*What to work on*: Only one stretch of the data below is wanted: the lines starting at the one with "boiler: (124, 127) -> (289, 132), added" and ending at the one with "fridge: (455, 439)", both included, given again exactly.

*** Task input ***

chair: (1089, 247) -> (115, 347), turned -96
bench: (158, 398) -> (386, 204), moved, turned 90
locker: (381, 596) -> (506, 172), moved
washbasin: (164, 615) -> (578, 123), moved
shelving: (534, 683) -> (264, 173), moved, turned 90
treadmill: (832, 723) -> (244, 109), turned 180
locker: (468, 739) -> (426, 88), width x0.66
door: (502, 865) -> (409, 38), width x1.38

*** End of Task input ***
*** Task input ***

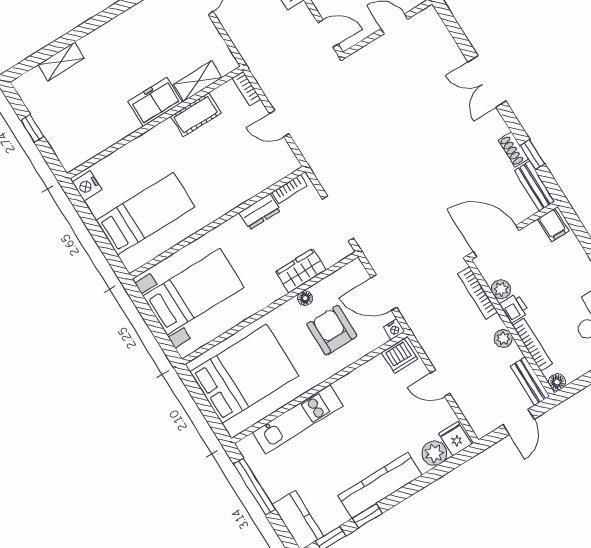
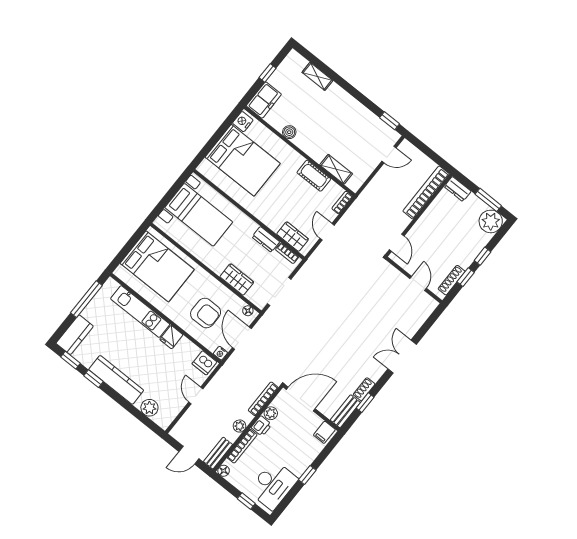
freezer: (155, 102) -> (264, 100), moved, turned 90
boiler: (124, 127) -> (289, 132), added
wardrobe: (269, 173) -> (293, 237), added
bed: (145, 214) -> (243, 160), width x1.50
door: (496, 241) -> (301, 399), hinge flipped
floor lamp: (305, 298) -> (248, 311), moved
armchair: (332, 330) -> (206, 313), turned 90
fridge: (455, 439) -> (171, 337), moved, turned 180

*** End of Task input ***

*Answer for the task*:
boiler: (124, 127) -> (289, 132), added
wardrobe: (269, 173) -> (293, 237), added
bed: (145, 214) -> (243, 160), width x1.50
door: (496, 241) -> (301, 399), hinge flipped
floor lamp: (305, 298) -> (248, 311), moved
armchair: (332, 330) -> (206, 313), turned 90
fridge: (455, 439) -> (171, 337), moved, turned 180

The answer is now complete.